| MATERIAL FOR THIS EXERCISE |
++++
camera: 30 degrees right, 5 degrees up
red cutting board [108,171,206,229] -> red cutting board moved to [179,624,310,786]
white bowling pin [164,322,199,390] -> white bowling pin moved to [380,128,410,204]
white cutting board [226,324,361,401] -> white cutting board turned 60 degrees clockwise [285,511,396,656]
++++
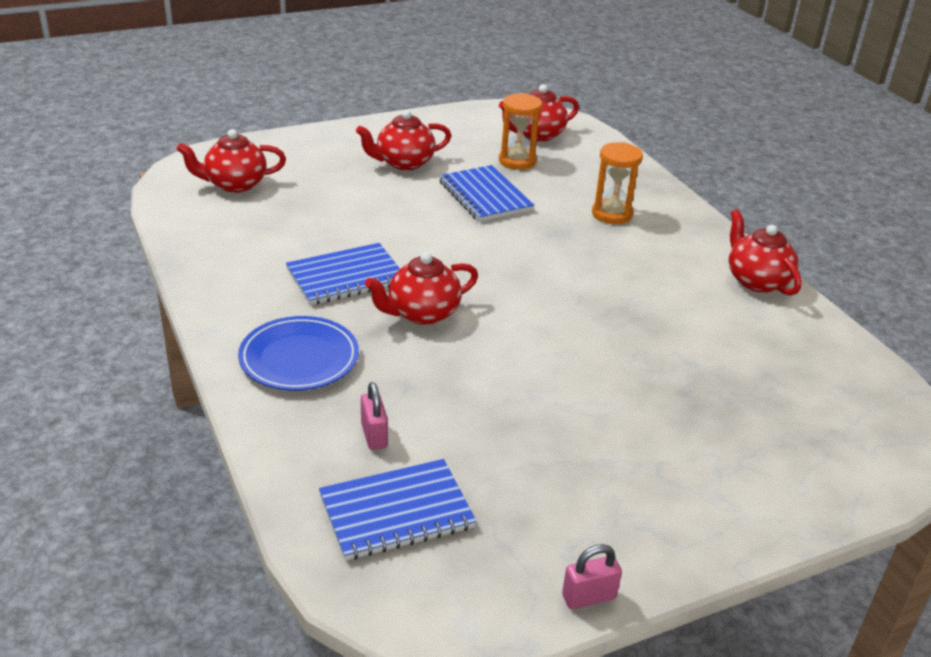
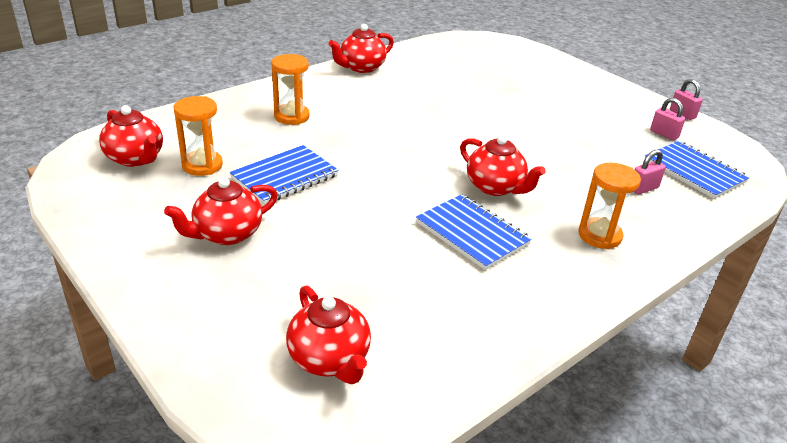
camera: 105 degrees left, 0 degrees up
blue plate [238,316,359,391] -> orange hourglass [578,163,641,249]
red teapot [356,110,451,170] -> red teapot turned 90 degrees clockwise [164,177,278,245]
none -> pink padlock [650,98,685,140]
++++
| WORK REQUIRED |
In the records above, the lines containing the string "white" should be counted; give only the total.

| WRITTEN SOLUTION |
2